## Work required
Only the lines from the first line of the entries through the line with "camera: 175 degrees right, 10 degrees up" belong in the answer, each restated word for word and without pictures.

## Records to use
Content starts
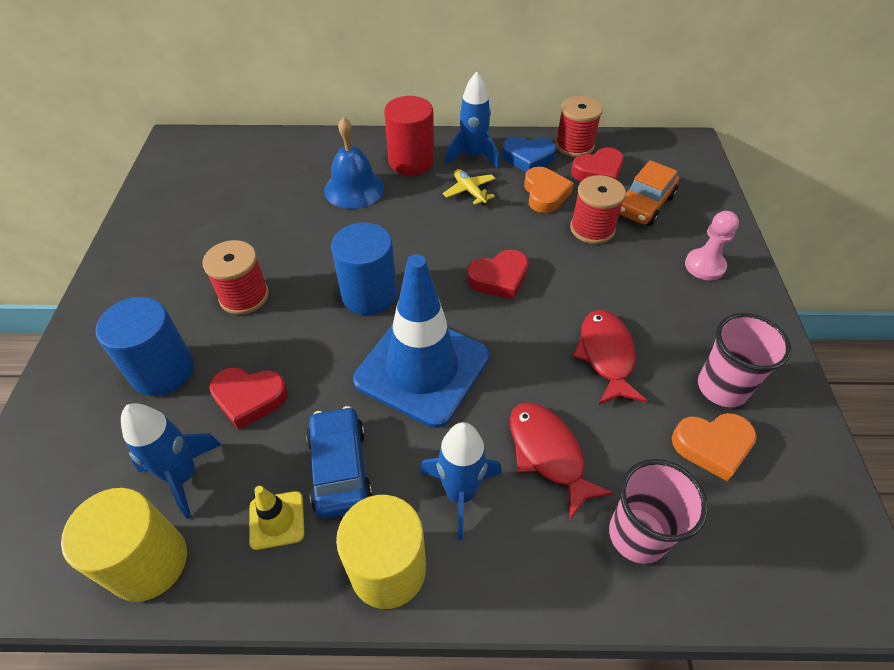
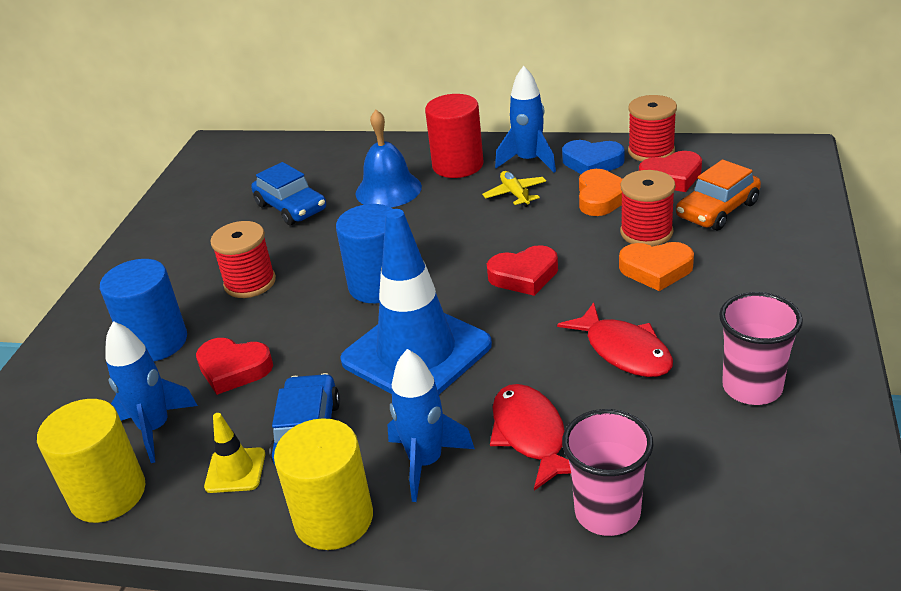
camera: 15 degrees right, 15 degrees down
(266, 210) = (291, 207): none -> blue car
(606, 355) = (624, 351): red fish -> red fish turned 135 degrees clockwise
(704, 266) = (771, 271): pink pawn -> none
(712, 446) = (721, 440): orange heart -> orange heart (656, 270)

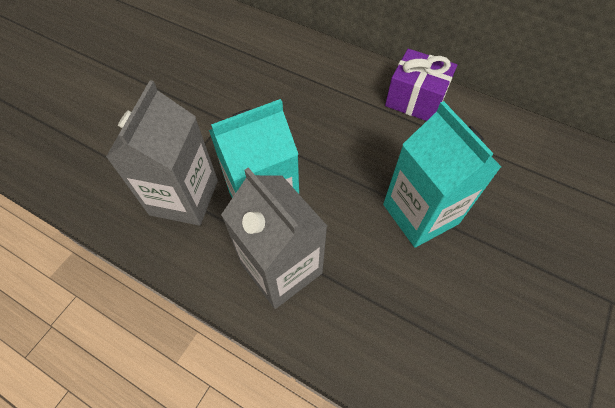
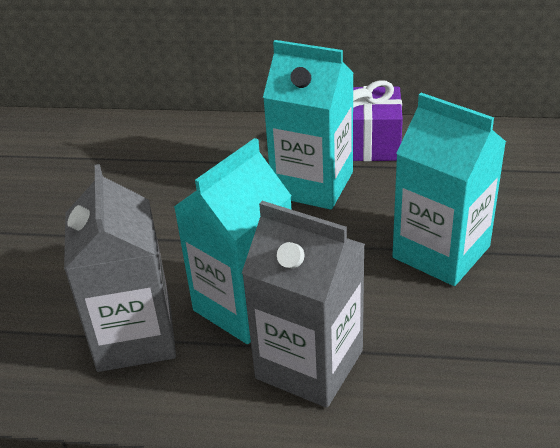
camera: 20 degrees left, 20 degrees down
(359, 120) = (312, 184): none -> turquoise carton

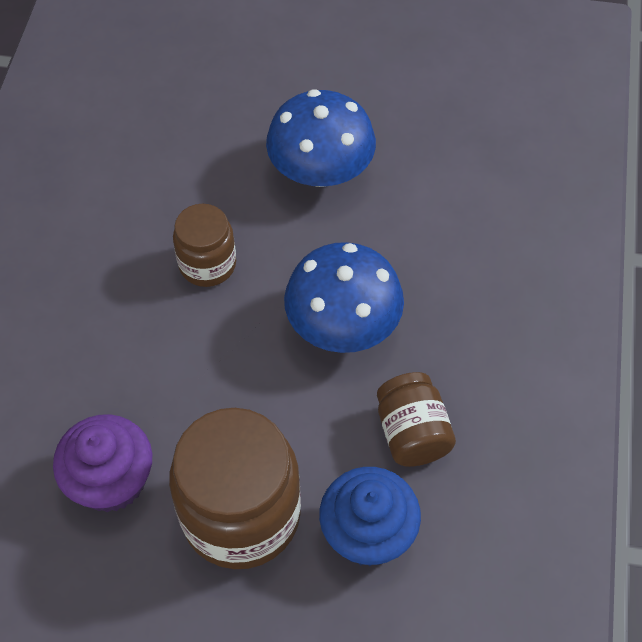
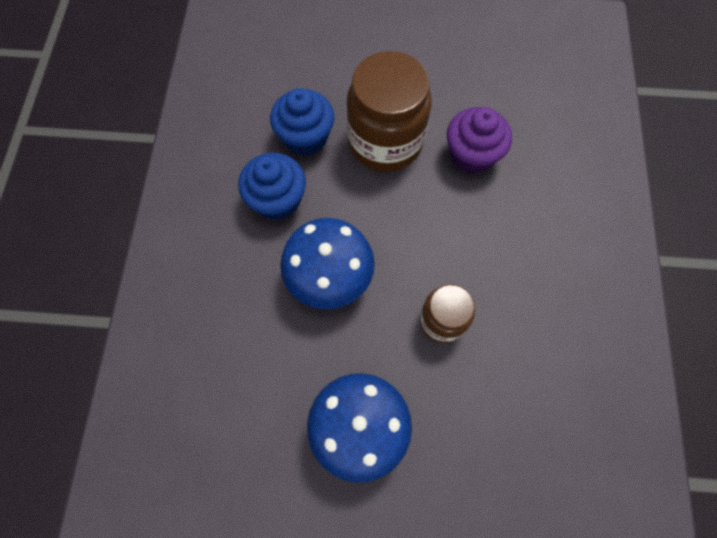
camera: 175 degrees right, 10 degrees up
(412, 433) = (277, 200): brown jar -> blue cupcake

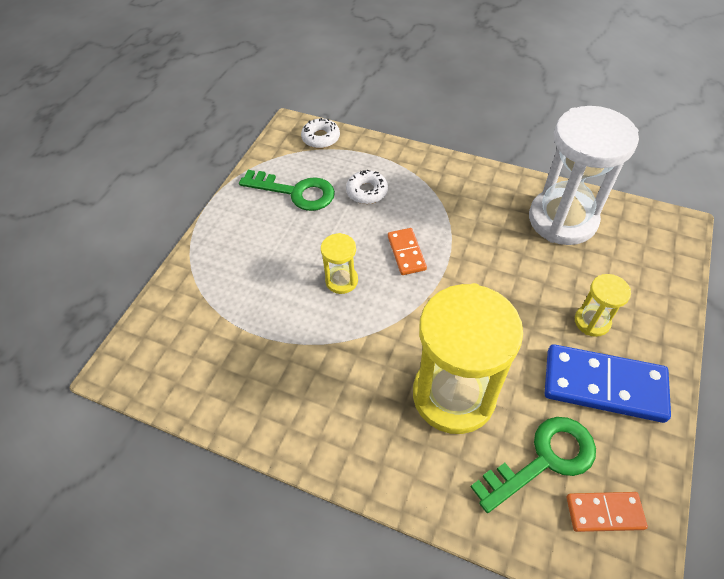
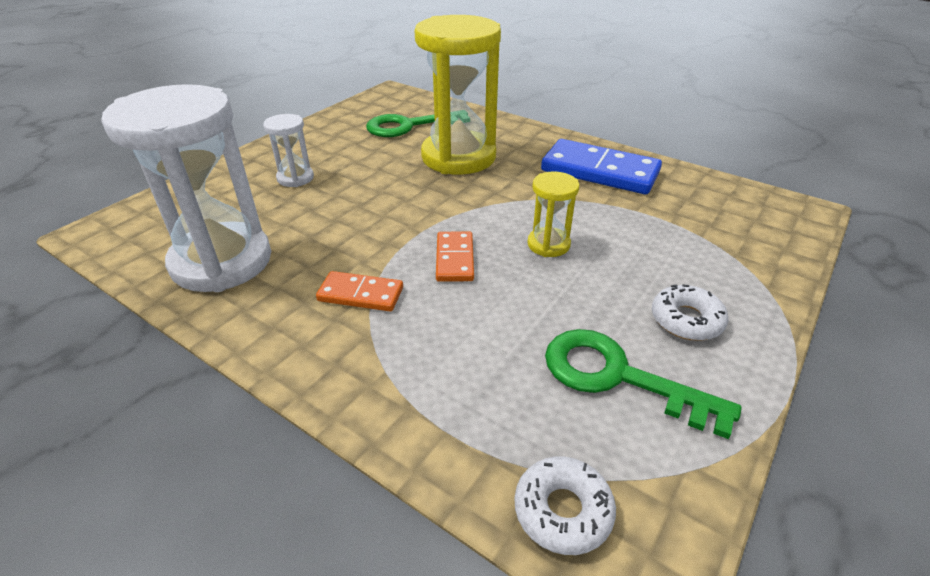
camera: 170 degrees left, 15 degrees down
(367, 191) = (485, 353): white donut -> white donut (686, 320)
(592, 321) = (295, 178): yellow hourglass -> white hourglass
(603, 385) = (328, 147): blue domino -> blue domino (599, 171)
(604, 512) = (386, 108): orange domino -> orange domino (360, 294)

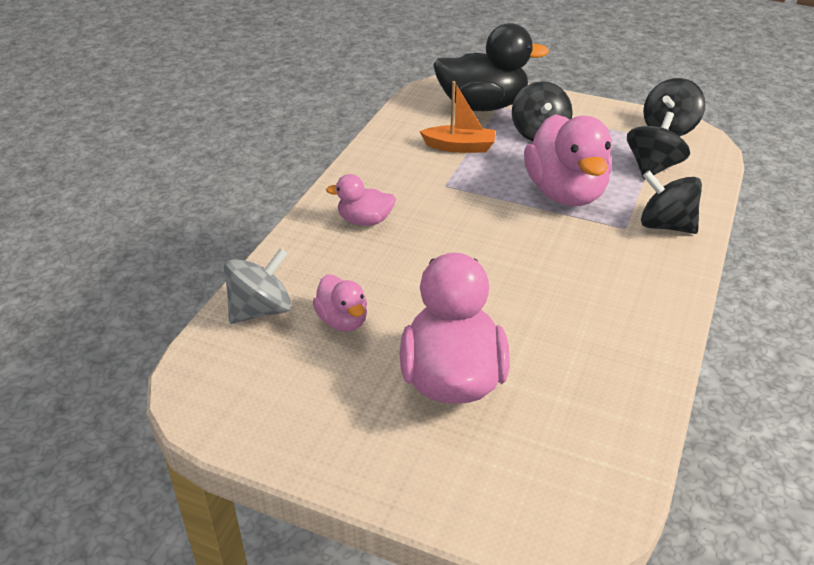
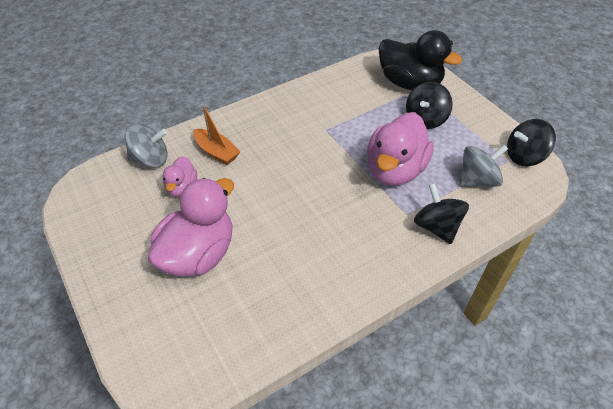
camera: 35 degrees right, 10 degrees up
(365, 220) = (256, 131): pink duck -> none
(459, 147) = (363, 107): orange boat -> orange boat (216, 152)
(652, 167) = (477, 180): black spinning top -> grey spinning top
Content ends
## Reply to the exercise
camera: 15 degrees right, 15 degrees down
(266, 210) = (291, 207): none -> blue car
(606, 355) = (624, 351): red fish -> red fish turned 135 degrees clockwise
(704, 266) = (771, 271): pink pawn -> none
(712, 446) = (721, 440): orange heart -> orange heart (656, 270)

camera: 20 degrees left, 20 degrees down
(359, 120) = (312, 184): none -> turquoise carton

camera: 175 degrees right, 10 degrees up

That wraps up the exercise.